▶ _DESCRIPTION OF THE TASK_:
Leave out the pictures and give back all the entries exactly as written.

= = = = = = =

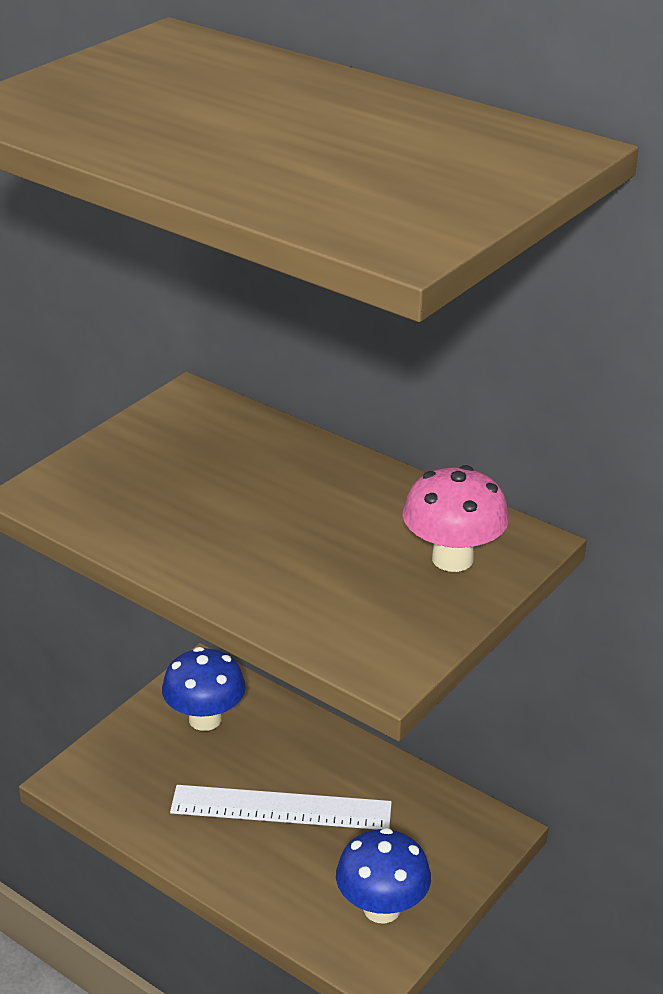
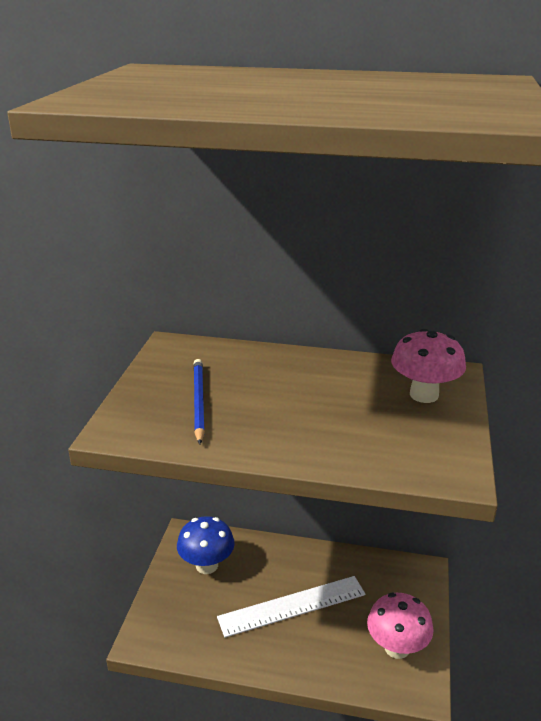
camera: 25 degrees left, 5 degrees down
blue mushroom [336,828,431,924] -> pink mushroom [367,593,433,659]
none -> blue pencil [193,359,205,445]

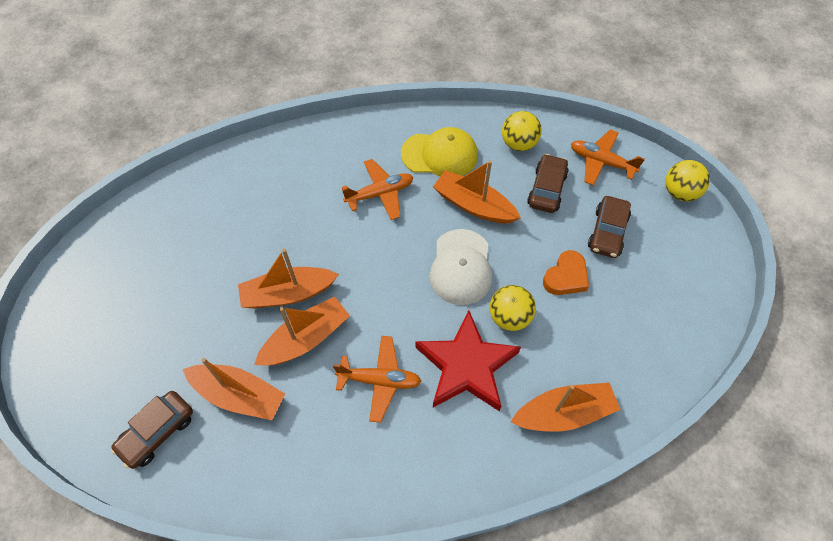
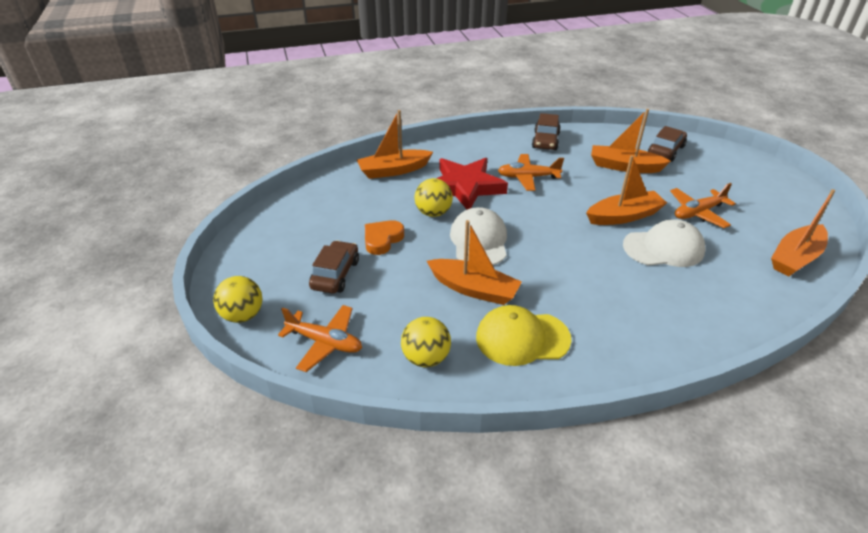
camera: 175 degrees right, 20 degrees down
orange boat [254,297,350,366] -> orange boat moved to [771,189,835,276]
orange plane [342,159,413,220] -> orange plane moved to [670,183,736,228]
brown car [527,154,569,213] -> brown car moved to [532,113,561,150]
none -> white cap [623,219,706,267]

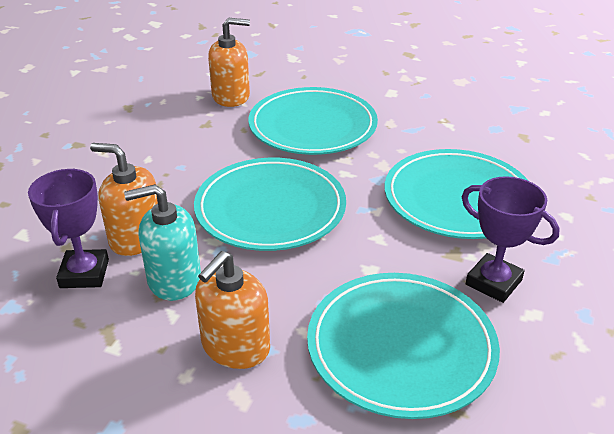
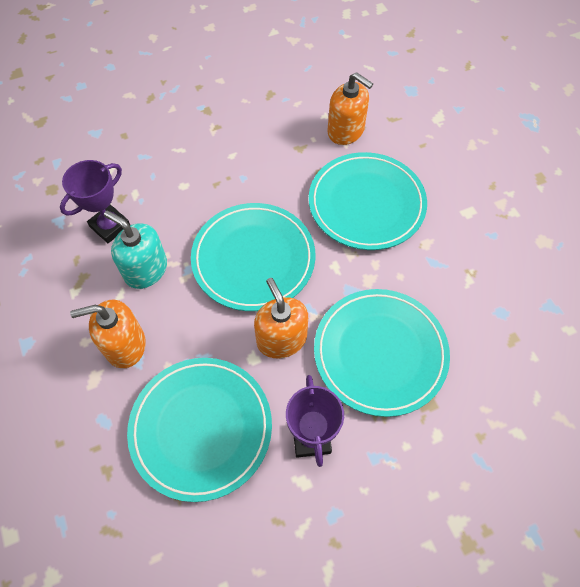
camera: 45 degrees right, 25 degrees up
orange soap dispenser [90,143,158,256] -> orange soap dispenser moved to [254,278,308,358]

= = = = = = =

▶ _TASK RESULT_:
camera: 25 degrees left, 5 degrees down
blue mushroom [336,828,431,924] -> pink mushroom [367,593,433,659]
none -> blue pencil [193,359,205,445]

camera: 175 degrees right, 20 degrees down
orange boat [254,297,350,366] -> orange boat moved to [771,189,835,276]
orange plane [342,159,413,220] -> orange plane moved to [670,183,736,228]
brown car [527,154,569,213] -> brown car moved to [532,113,561,150]
none -> white cap [623,219,706,267]

camera: 45 degrees right, 25 degrees up
orange soap dispenser [90,143,158,256] -> orange soap dispenser moved to [254,278,308,358]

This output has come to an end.